● Input material:

⁂

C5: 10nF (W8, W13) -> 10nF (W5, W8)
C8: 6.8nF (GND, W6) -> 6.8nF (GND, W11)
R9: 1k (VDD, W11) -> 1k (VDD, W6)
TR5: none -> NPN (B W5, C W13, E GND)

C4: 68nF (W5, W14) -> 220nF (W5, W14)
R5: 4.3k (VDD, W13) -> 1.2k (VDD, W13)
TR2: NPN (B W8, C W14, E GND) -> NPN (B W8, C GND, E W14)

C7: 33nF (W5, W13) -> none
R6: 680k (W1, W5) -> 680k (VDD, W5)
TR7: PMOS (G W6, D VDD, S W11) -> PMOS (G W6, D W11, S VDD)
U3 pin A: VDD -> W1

⁂

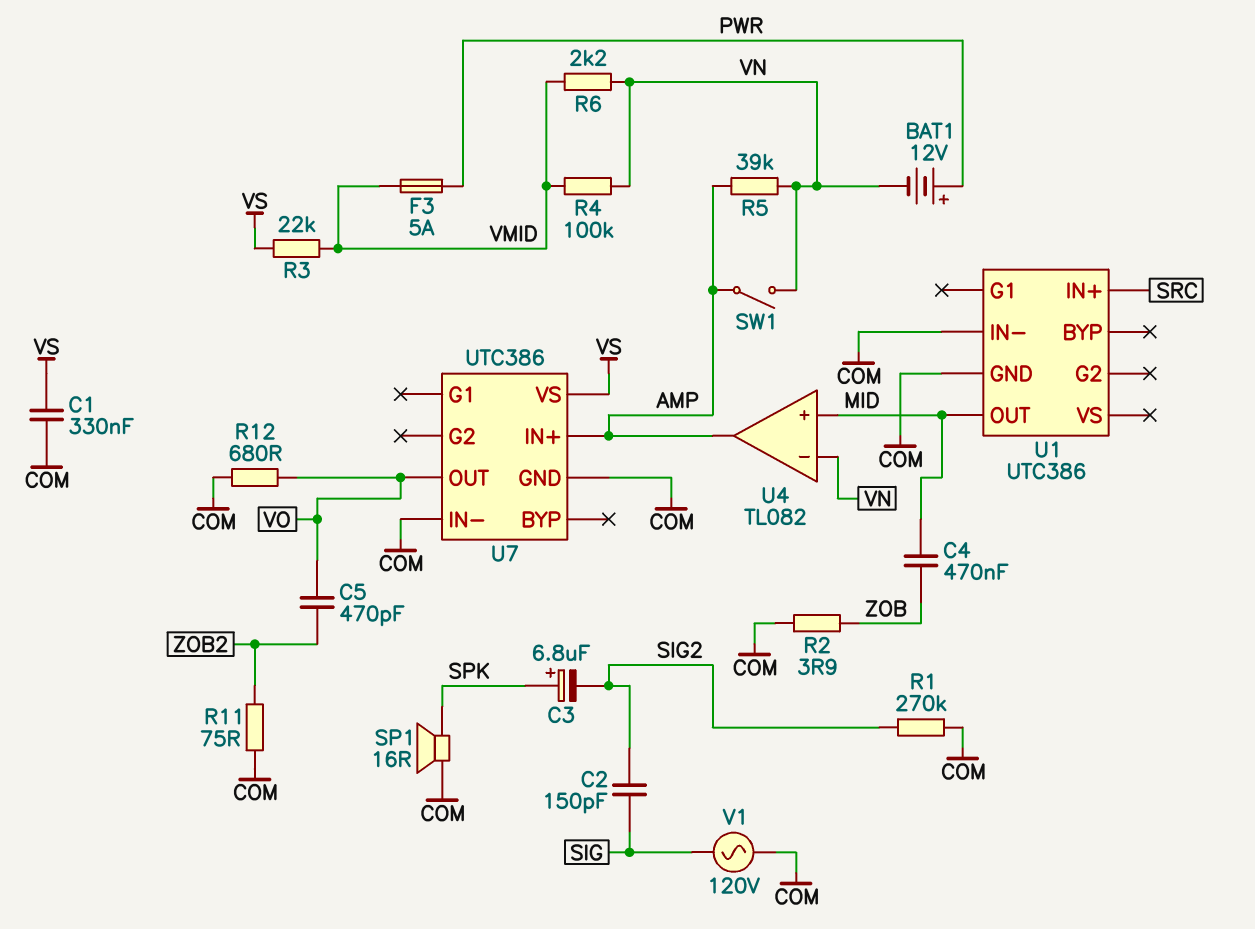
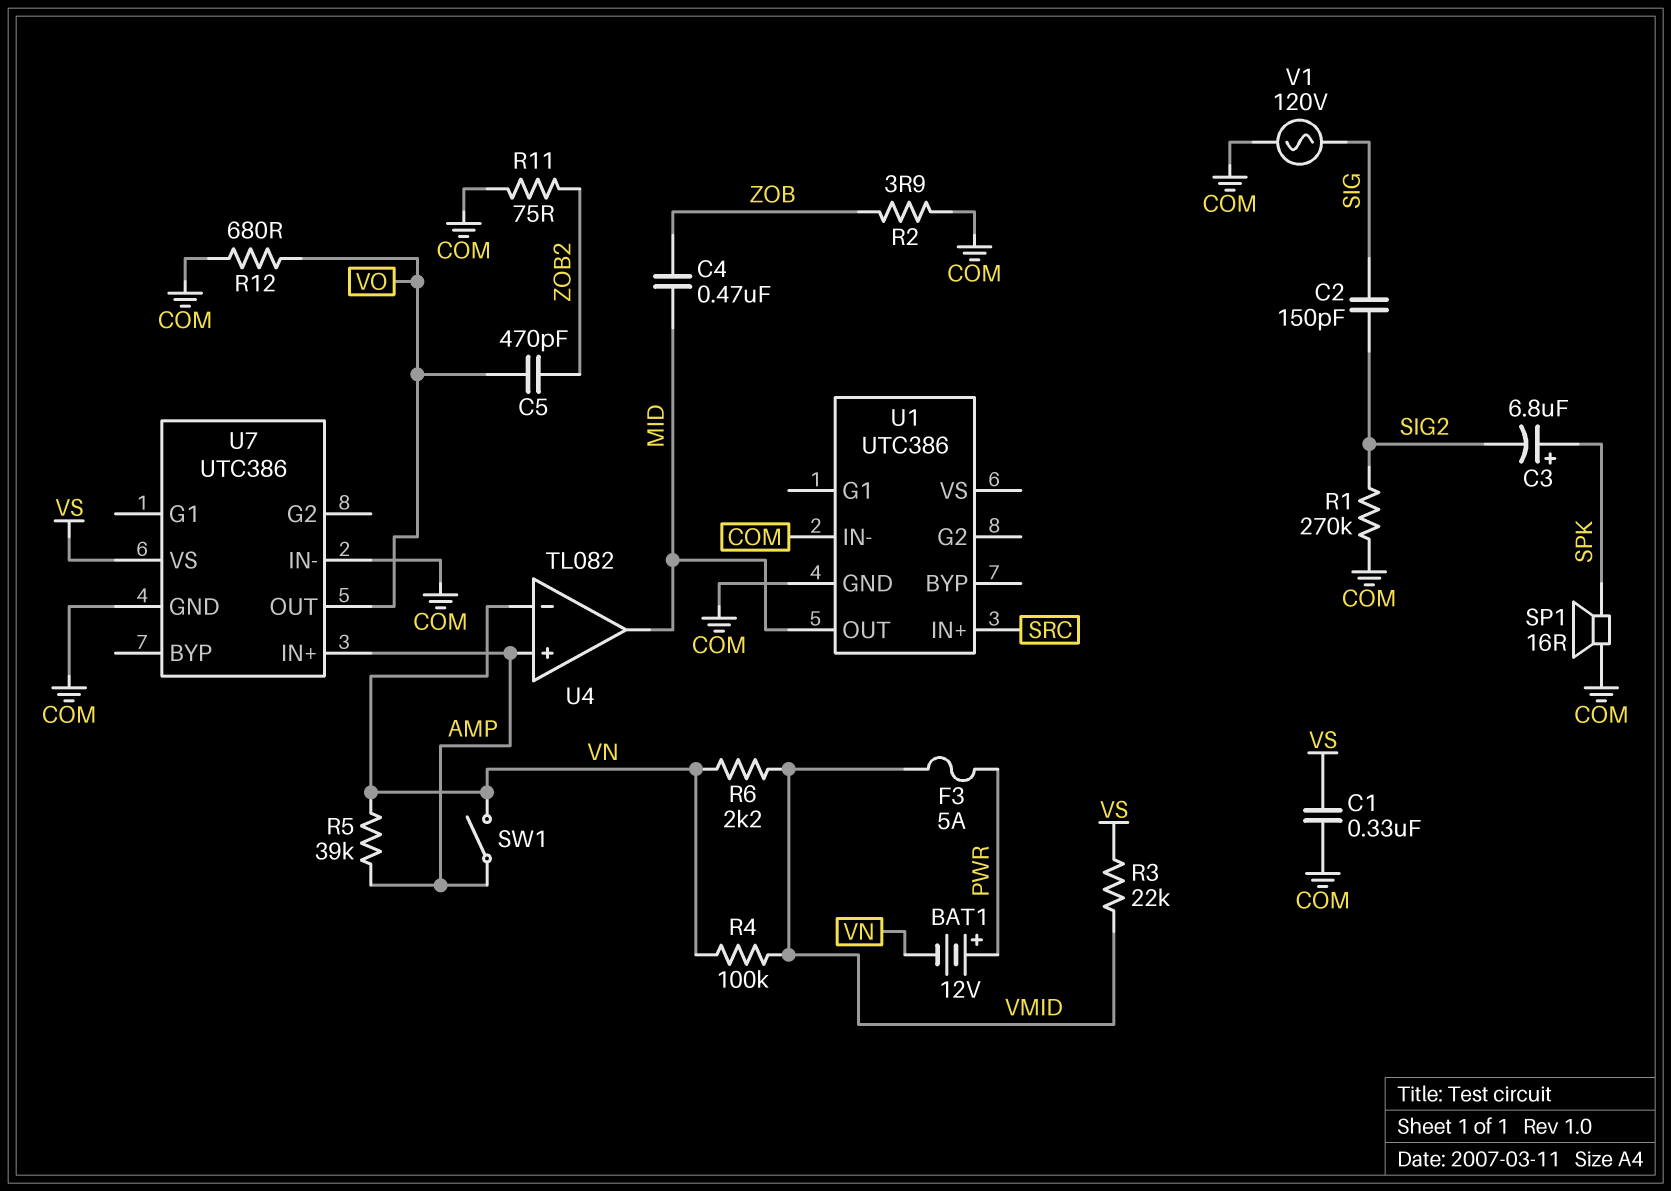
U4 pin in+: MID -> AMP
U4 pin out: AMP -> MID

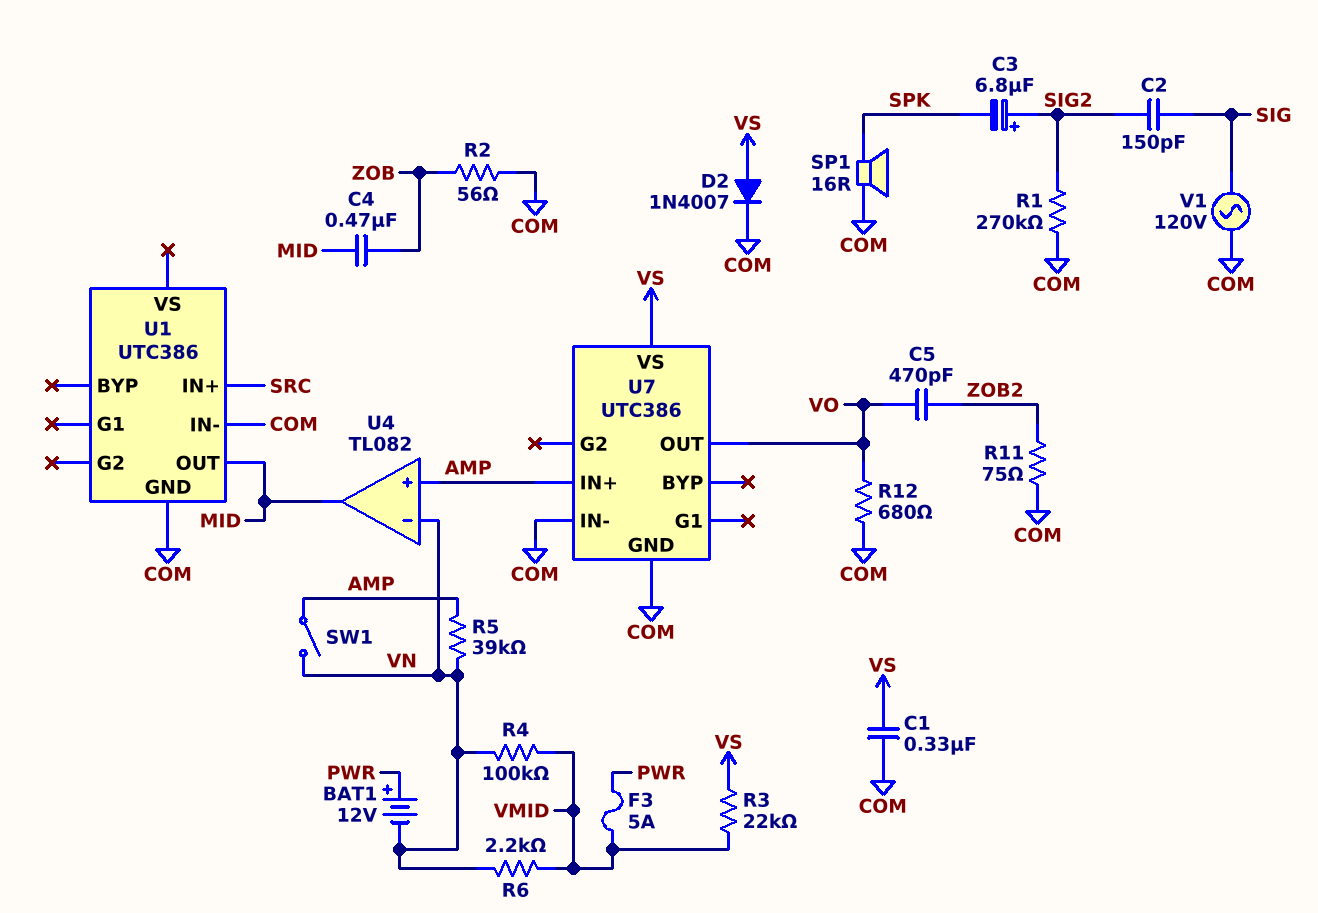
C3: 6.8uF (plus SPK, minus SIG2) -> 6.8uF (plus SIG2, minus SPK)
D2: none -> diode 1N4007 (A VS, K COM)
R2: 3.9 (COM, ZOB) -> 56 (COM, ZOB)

⁂

● Action item:
Find where the line with "C5: 10nF (W8, W13) -> 10nF (W5, W8)" sits in the material above, then copy exactly from it through the line with "R6: 680k (W1, W5) -> 680k (VDD, W5)". Add no other line.

● Answer box:
C5: 10nF (W8, W13) -> 10nF (W5, W8)
C8: 6.8nF (GND, W6) -> 6.8nF (GND, W11)
R9: 1k (VDD, W11) -> 1k (VDD, W6)
TR5: none -> NPN (B W5, C W13, E GND)

C4: 68nF (W5, W14) -> 220nF (W5, W14)
R5: 4.3k (VDD, W13) -> 1.2k (VDD, W13)
TR2: NPN (B W8, C W14, E GND) -> NPN (B W8, C GND, E W14)

C7: 33nF (W5, W13) -> none
R6: 680k (W1, W5) -> 680k (VDD, W5)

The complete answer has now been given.